#### [TASK REQUIREMENTS]
Search the material below for lines containing the string "plate", and copy every one you find.

#### [RECORDED DATA]
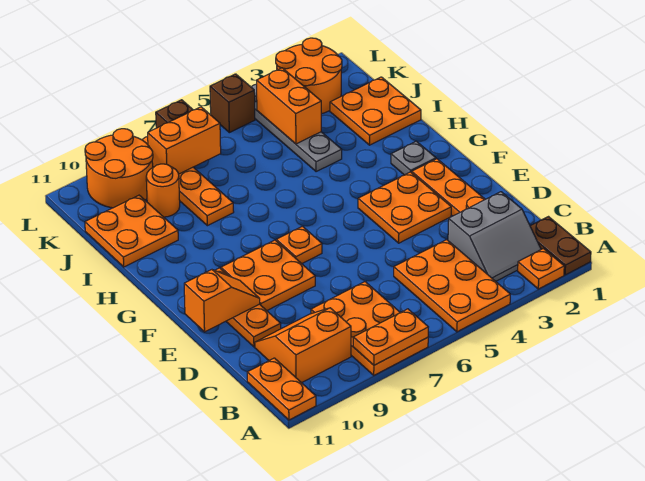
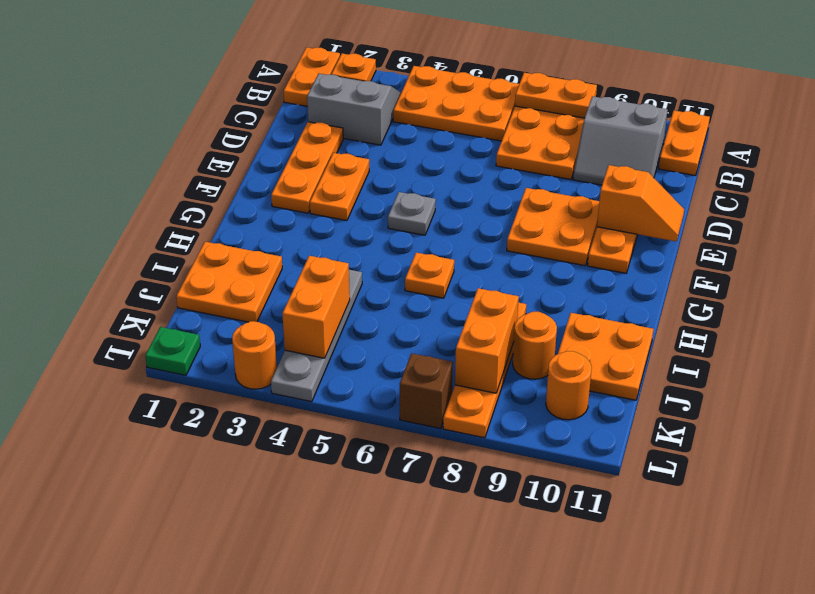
brown plate A1:B1 level 1 -> orange plate A1:B1 level 1
orange plate A4:C5 level 1 -> orange plate A4:B6 level 1
orange slope B9:C10 level 1 top B -> grey slope B9:C10 level 1 top B
orange plate E3:F4 level 1 -> orange plate E3:F3 level 1
orange slope E10:E11 level 2 top 11 -> orange slope E10:E11 level 2 top 10
orange plate F7 level 1 -> orange plate H6 level 1
grey plate G2 level 1 -> grey plate F5 level 1
orange round brick K2:L3 level 1 -> orange round brick L3 level 1
orange brick K7:K8 level 2 -> orange brick J8:K8 level 2
orange round brick K9:L10 level 1 -> orange round brick K10 level 1
none -> green plate L1 level 1
brown brick L5 level 1 -> none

#### [TASK RESULT]
brown plate A1:B1 level 1 -> orange plate A1:B1 level 1
orange plate A4:C5 level 1 -> orange plate A4:B6 level 1
orange plate E3:F4 level 1 -> orange plate E3:F3 level 1
orange plate F7 level 1 -> orange plate H6 level 1
grey plate G2 level 1 -> grey plate F5 level 1
none -> green plate L1 level 1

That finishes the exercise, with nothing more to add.